**SHORT EXERCISE**
Return each line of the material below that contains the string "kern".

**EXTRACTED INFORMATION**

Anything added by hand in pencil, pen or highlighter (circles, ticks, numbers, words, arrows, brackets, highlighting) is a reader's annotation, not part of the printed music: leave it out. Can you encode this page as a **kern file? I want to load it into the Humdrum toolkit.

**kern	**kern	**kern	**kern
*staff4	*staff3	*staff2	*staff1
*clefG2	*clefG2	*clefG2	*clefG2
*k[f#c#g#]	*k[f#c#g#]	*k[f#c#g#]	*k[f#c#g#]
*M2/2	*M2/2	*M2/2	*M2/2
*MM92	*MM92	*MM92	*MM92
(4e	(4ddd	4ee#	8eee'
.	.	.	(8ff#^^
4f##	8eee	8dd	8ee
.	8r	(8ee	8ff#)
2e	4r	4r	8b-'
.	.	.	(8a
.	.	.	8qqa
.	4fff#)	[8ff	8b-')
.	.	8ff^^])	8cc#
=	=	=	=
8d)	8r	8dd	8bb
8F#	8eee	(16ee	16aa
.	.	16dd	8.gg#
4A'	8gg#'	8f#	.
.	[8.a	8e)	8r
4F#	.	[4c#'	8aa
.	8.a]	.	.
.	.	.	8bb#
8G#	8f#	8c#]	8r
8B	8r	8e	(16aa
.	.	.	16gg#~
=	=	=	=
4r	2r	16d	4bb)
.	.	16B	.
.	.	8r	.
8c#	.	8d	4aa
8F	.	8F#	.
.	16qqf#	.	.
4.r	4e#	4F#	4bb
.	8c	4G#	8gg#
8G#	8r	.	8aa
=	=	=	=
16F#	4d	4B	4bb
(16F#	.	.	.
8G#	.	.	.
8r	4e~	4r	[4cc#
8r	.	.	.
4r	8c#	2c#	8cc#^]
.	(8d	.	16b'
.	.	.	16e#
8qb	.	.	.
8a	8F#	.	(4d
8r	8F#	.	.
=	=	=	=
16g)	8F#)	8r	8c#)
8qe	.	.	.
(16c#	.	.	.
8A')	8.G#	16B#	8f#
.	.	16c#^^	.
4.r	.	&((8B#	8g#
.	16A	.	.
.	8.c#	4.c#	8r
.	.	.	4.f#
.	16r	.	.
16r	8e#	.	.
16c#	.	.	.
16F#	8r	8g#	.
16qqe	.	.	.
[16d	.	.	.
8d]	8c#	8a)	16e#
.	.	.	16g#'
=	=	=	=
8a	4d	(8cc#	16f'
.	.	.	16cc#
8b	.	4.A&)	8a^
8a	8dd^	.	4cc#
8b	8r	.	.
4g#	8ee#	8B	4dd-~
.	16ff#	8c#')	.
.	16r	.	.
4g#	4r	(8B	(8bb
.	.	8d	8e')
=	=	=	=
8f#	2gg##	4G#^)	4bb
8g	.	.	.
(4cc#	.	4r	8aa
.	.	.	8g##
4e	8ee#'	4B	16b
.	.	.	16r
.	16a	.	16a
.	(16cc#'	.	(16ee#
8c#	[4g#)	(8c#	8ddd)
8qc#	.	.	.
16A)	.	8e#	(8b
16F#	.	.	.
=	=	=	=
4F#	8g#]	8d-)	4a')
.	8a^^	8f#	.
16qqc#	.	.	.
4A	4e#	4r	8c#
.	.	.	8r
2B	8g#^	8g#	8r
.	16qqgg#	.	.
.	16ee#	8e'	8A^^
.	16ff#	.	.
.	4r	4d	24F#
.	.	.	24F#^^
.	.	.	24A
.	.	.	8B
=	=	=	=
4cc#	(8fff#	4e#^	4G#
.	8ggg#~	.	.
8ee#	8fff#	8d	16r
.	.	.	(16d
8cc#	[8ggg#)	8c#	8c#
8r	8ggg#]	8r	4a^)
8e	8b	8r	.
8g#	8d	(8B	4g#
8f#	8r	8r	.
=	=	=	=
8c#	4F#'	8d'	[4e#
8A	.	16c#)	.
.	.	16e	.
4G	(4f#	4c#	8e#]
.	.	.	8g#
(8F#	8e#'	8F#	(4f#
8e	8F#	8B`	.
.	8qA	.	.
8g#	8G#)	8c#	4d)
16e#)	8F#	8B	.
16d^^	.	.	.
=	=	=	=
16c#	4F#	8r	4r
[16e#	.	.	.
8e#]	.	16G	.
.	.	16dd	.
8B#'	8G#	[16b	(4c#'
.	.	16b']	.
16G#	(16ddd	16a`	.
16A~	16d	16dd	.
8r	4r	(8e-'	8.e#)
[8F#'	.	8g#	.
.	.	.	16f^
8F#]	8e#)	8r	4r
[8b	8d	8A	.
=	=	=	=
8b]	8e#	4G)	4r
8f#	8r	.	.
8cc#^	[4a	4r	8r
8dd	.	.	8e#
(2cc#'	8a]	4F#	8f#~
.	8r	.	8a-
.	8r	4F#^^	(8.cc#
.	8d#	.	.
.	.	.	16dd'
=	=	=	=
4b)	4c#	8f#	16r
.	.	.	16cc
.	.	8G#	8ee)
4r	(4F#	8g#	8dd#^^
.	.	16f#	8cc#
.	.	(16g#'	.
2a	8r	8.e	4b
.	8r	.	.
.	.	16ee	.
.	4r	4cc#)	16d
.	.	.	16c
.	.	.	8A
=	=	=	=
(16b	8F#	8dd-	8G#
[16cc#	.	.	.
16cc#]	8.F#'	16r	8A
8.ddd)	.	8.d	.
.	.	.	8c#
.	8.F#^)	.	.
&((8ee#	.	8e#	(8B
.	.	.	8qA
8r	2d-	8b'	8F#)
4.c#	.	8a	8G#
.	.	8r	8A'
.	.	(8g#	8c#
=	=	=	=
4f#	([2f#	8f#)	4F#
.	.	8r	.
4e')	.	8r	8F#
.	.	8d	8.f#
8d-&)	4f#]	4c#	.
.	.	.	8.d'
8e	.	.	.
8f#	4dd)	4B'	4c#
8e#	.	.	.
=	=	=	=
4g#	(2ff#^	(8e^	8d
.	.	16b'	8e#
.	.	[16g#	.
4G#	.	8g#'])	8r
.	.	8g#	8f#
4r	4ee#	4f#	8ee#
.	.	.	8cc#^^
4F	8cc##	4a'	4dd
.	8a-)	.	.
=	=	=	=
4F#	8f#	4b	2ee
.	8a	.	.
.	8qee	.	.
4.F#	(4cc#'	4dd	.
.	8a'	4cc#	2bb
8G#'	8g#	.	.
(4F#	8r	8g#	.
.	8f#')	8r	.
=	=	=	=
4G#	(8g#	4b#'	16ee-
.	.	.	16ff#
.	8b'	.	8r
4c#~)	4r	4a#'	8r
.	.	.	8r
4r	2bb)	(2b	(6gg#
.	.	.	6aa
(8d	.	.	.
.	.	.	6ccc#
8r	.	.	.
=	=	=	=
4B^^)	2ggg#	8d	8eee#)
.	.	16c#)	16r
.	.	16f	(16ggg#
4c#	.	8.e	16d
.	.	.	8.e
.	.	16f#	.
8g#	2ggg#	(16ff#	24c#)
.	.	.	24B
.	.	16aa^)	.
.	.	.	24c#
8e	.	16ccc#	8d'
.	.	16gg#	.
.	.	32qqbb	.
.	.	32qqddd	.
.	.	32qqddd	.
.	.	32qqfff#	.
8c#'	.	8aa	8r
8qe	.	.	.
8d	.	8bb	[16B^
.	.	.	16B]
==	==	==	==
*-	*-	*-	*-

**FINAL ANSWER**
Anything added by hand in pencil, pen or highlighter (circles, ticks, numbers, words, arrows, brackets, highlighting) is a reader's annotation, not part of the printed music: leave it out. Can you encode this page as a **kern file? I want to load it into the Humdrum toolkit.
**kern	**kern	**kern	**kern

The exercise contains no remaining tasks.